• **SUPPLIED DATA**:

..............................

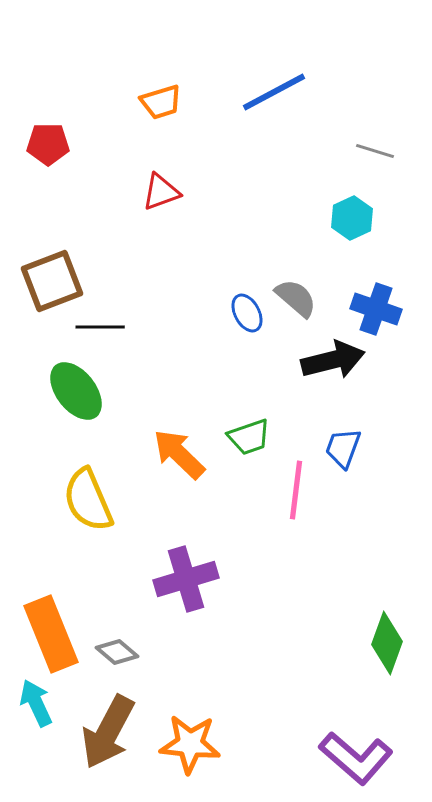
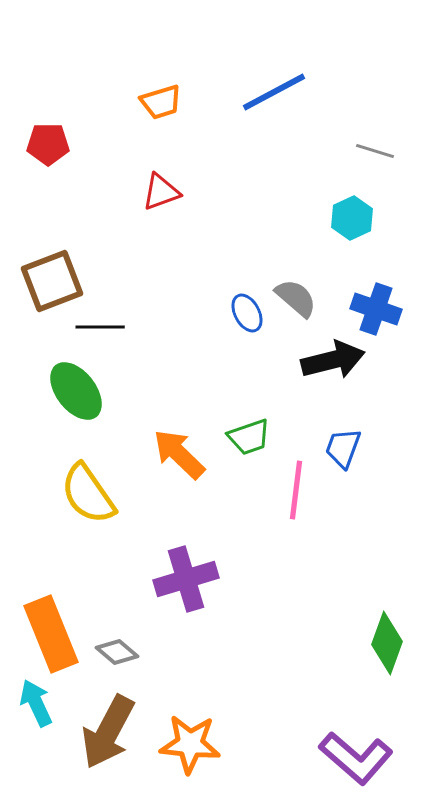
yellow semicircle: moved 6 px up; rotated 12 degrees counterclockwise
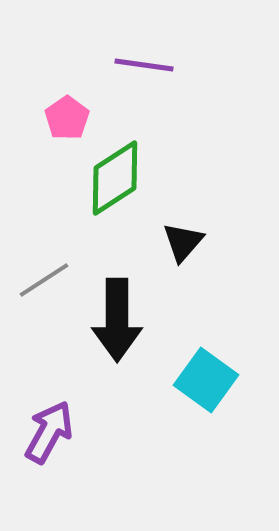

..............................

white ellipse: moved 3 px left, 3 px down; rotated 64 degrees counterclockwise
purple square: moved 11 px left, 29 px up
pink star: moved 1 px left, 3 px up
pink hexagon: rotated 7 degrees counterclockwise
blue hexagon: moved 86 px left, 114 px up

..............................

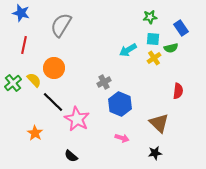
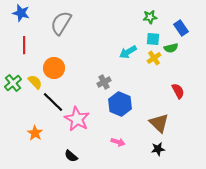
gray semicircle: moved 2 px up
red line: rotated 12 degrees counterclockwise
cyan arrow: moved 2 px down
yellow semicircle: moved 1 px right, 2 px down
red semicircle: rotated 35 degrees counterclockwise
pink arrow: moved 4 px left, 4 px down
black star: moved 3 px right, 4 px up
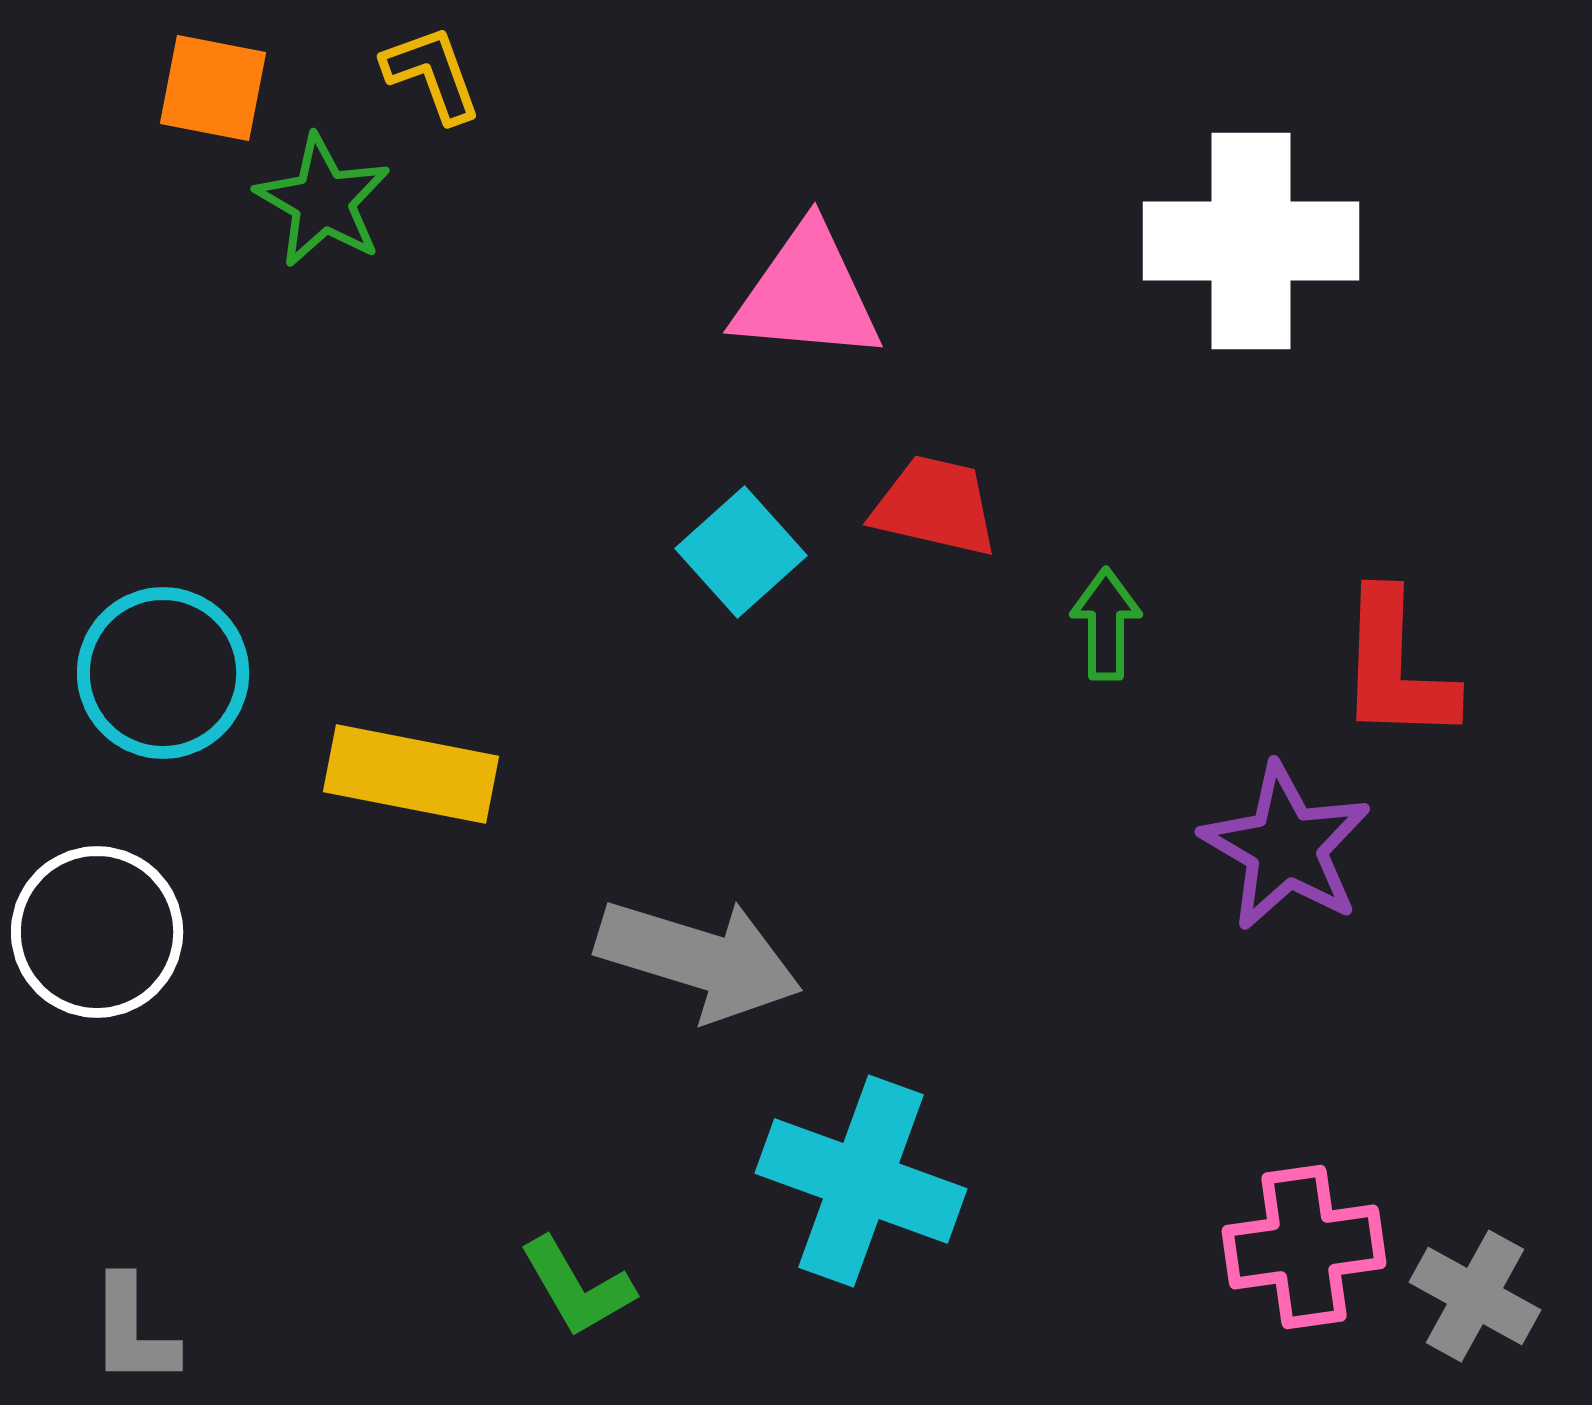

..............................

• **THE PROBLEM**: Using the data above, reproduce exactly the lines between those holding "pink arrow: moved 4 px left, 4 px down" and "black star: moved 3 px right, 4 px up", inclusive, and no others.

• **RESULT FOR THIS TASK**:
pink arrow: moved 4 px left, 4 px down
black star: moved 3 px right, 4 px up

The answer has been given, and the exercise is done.